[[ STUDY MATERIAL open ]]

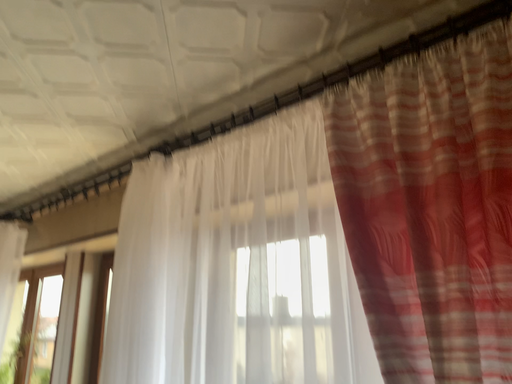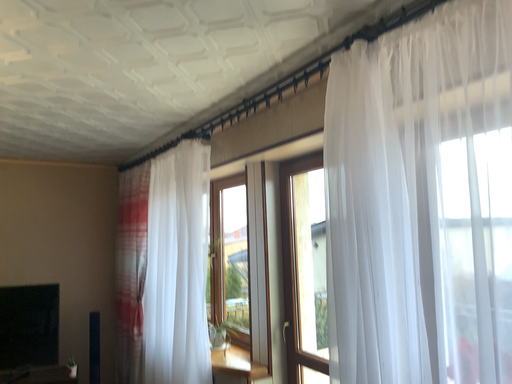
Question: Which way did the camera rotate in the video?

Choices:
 (A) rotated left
 (B) rotated right

Answer: (A)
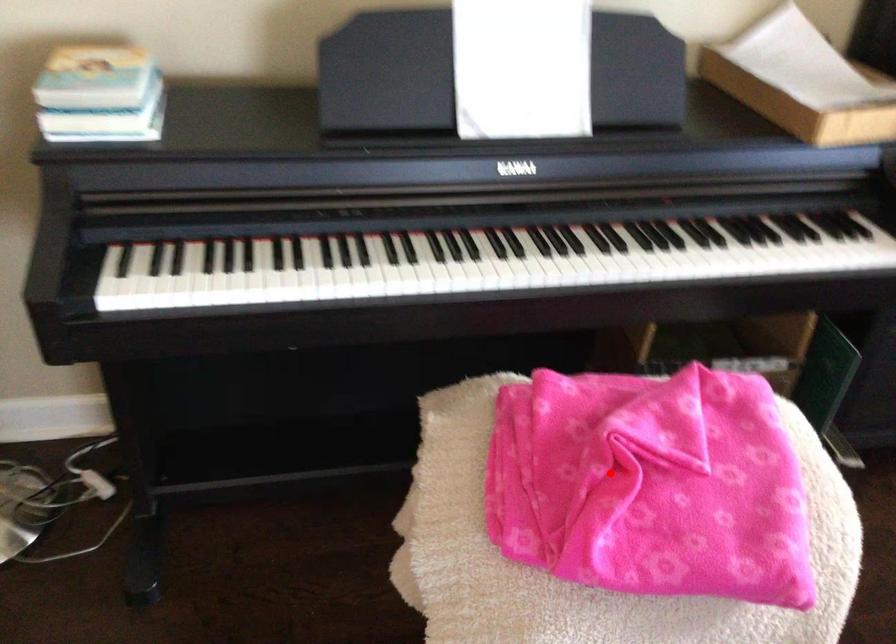
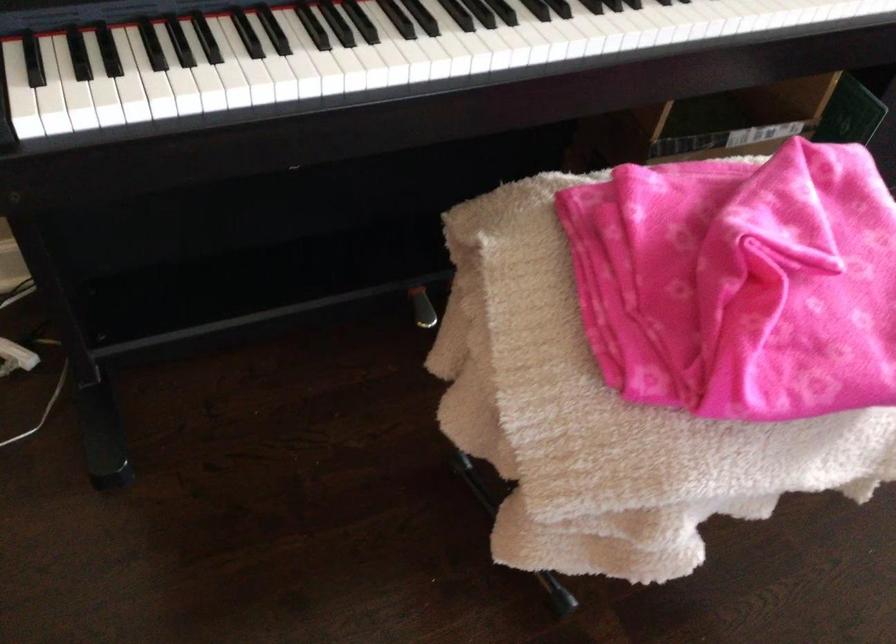
In the second image, find the point that corresponds to the highlighted location in the first image.

(739, 283)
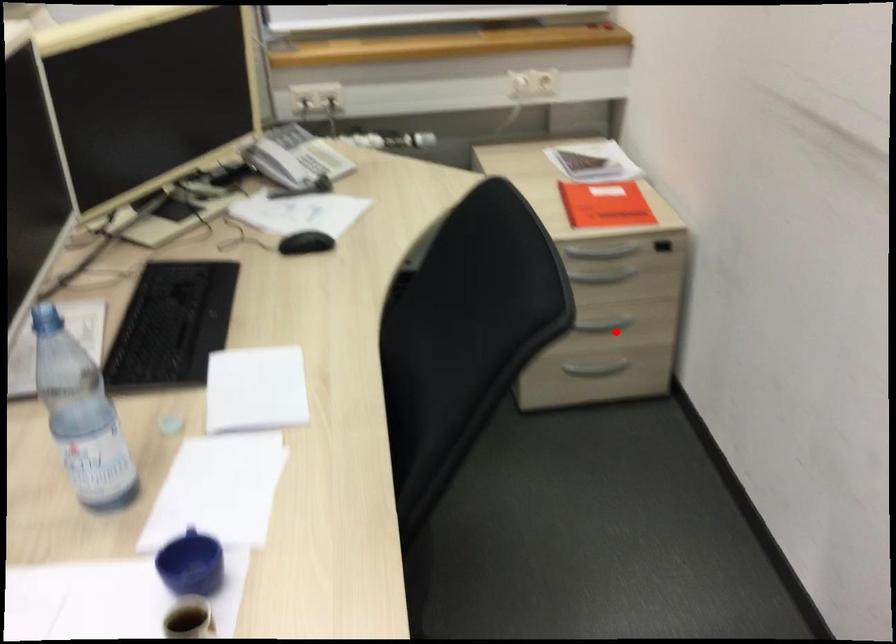
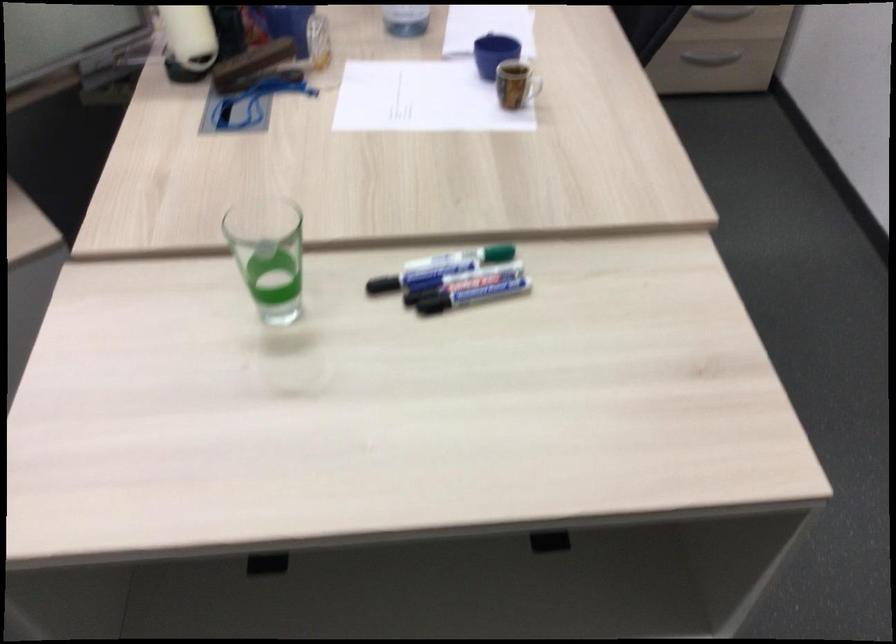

[[ STUDY MATERIAL closed ]]

> _DIRECTIONS FOR THIS TASK_:
Print all of the items above word for word, but leave out the pictures.

> _REPLY TO THE EXERCISE_:
Question: Which way did the camera rotate in the video?

Choices:
 (A) rotated left
 (B) rotated right

Answer: (A)
In the second image, find the point that corresponds to the highlighted location in the first image.

(739, 283)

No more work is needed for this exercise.